--- Material supplied ---
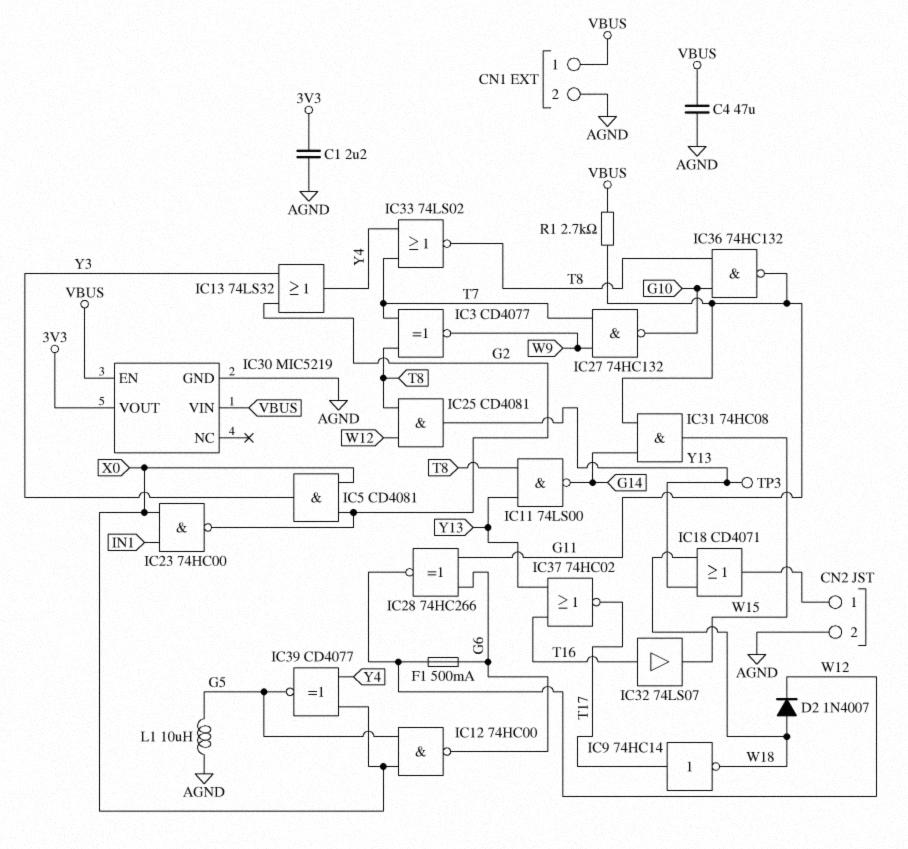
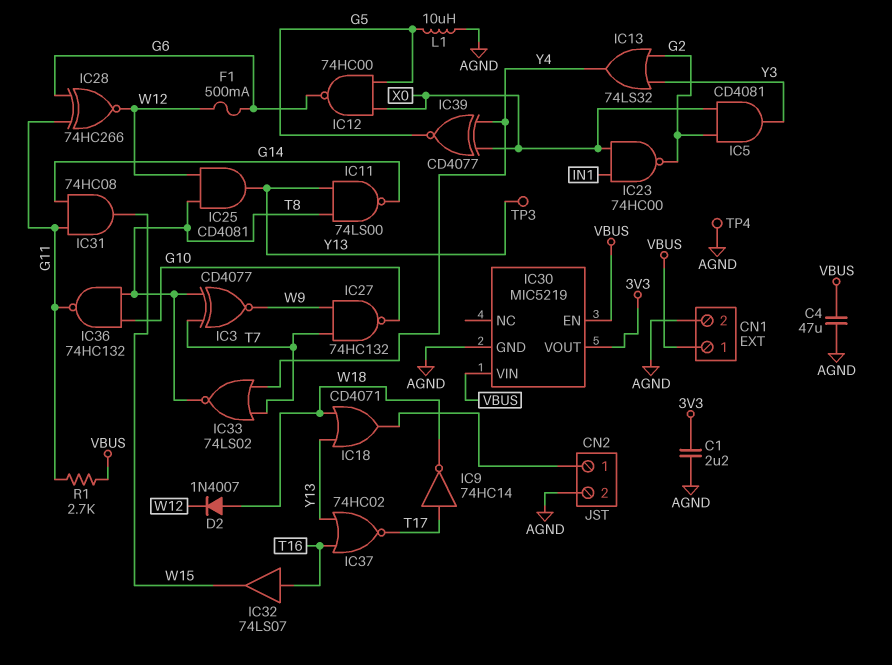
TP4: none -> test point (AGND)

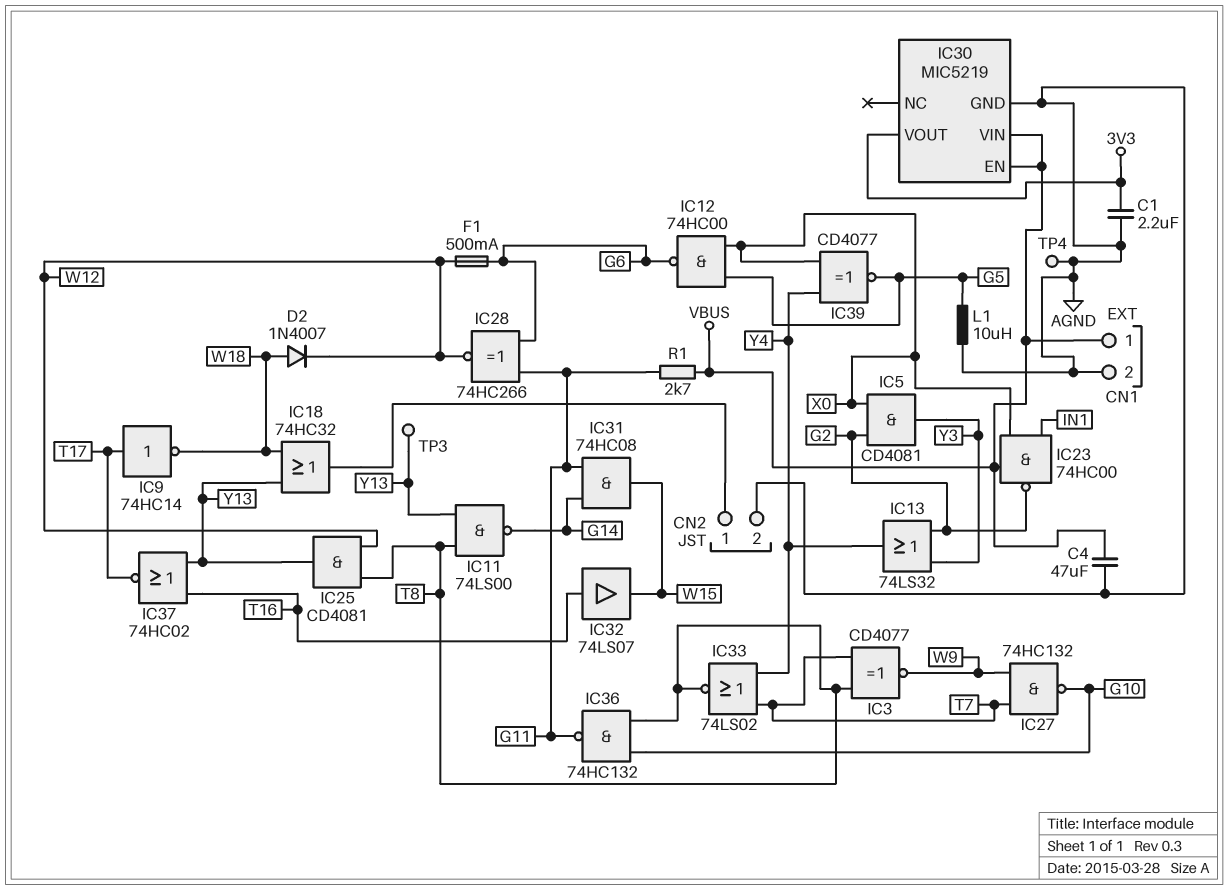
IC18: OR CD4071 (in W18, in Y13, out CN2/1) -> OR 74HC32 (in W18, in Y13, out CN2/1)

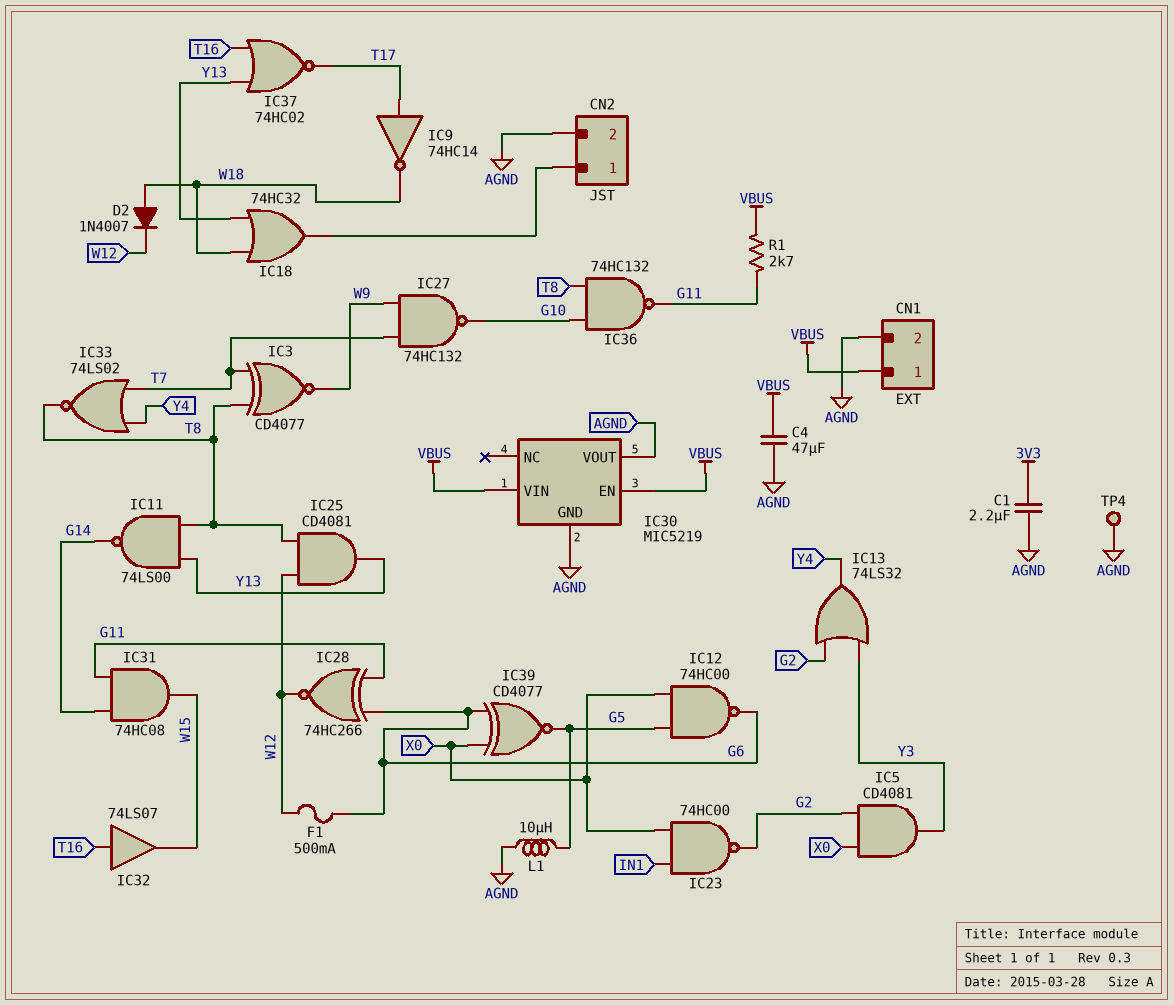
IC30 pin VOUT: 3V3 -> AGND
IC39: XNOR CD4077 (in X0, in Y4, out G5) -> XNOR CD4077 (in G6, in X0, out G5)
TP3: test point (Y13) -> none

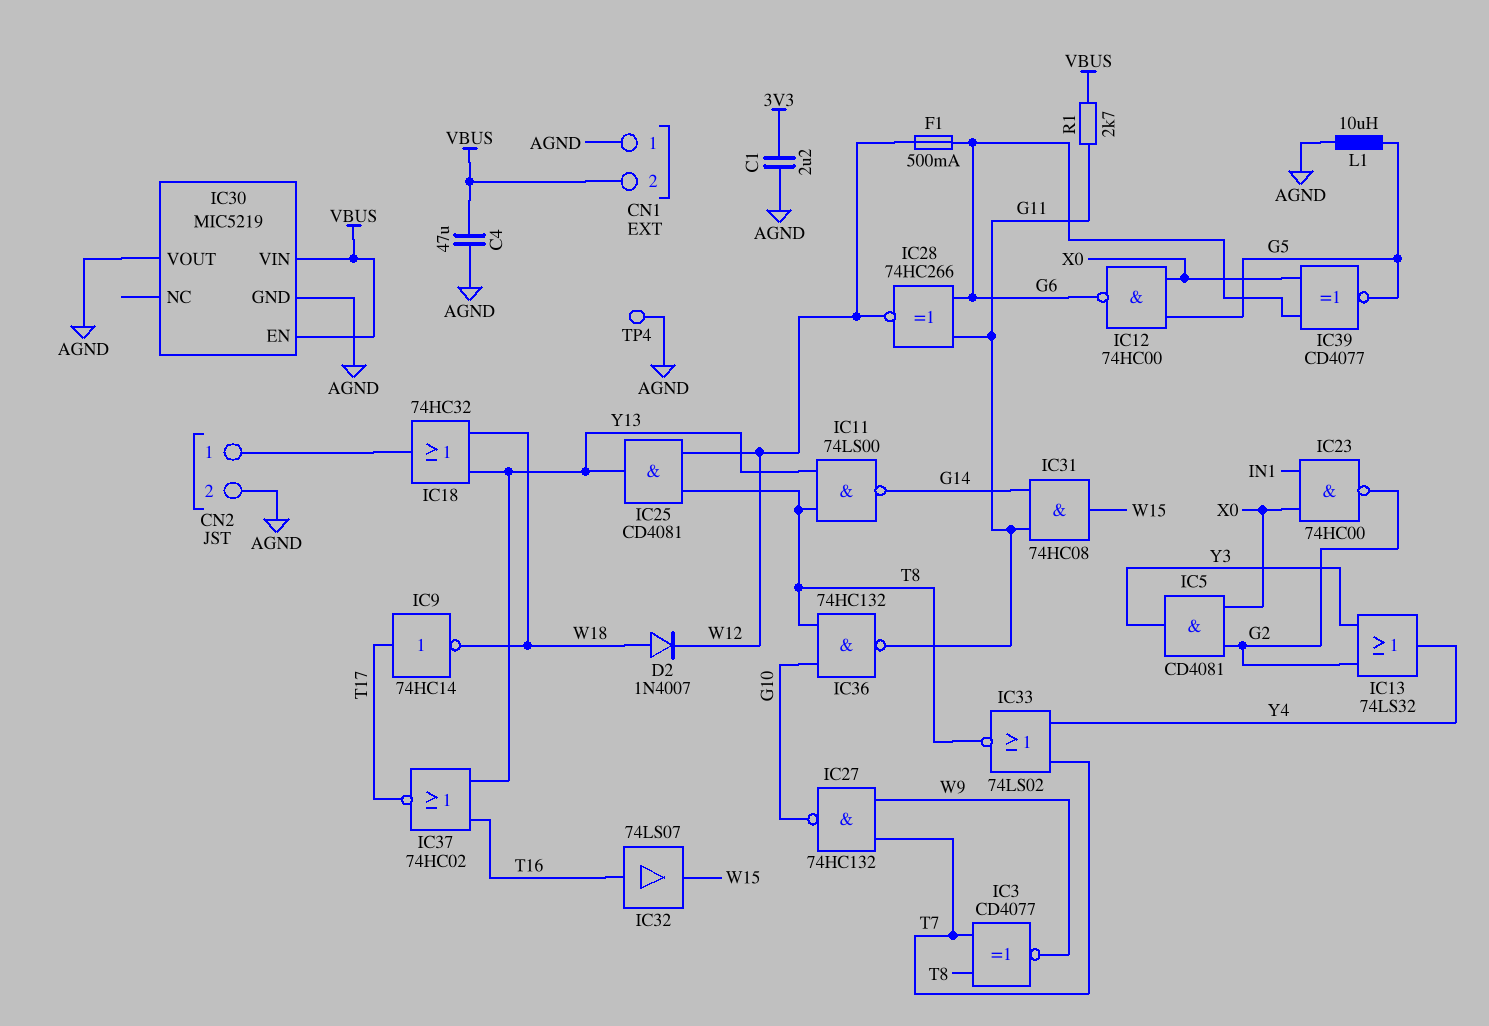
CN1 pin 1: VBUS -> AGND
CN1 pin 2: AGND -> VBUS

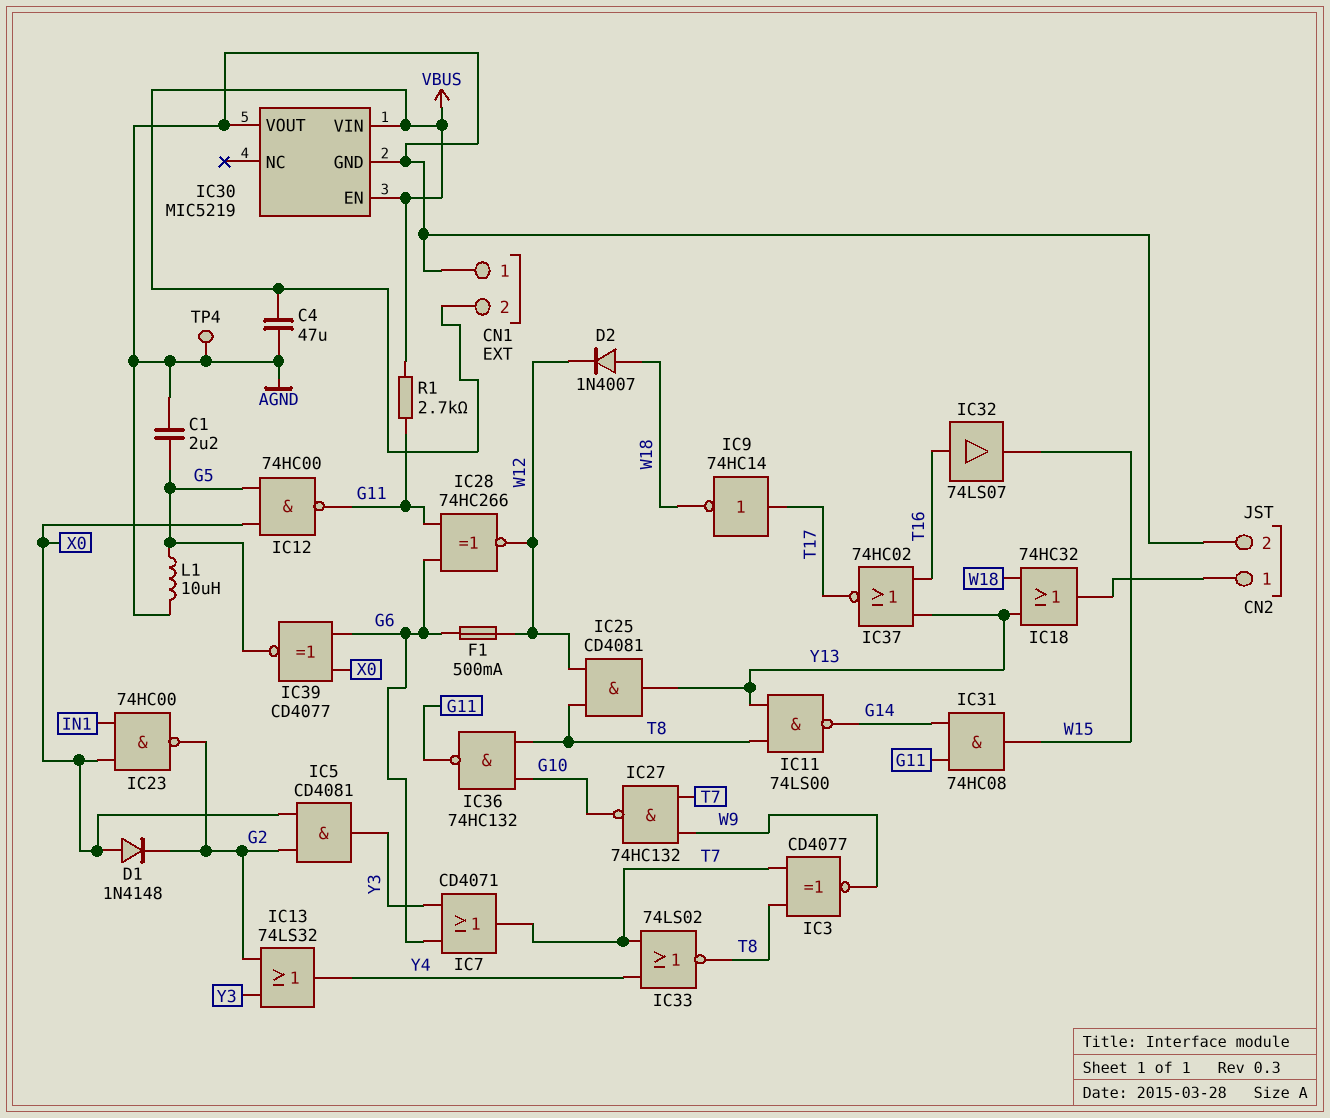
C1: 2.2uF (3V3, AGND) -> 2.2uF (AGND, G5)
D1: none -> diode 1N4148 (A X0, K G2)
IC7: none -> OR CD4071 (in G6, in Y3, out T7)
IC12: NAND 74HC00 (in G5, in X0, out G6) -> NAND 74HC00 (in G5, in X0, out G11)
---
Your objective: Nothing except the lines from the one containing "IC18: OR CD4071" through the one containing "CN1 pin 1: VBUS -> AGND" should appear in the answer, exactly as above and without pictures.

Your solution:
IC18: OR CD4071 (in W18, in Y13, out CN2/1) -> OR 74HC32 (in W18, in Y13, out CN2/1)

IC30 pin VOUT: 3V3 -> AGND
IC39: XNOR CD4077 (in X0, in Y4, out G5) -> XNOR CD4077 (in G6, in X0, out G5)
TP3: test point (Y13) -> none

CN1 pin 1: VBUS -> AGND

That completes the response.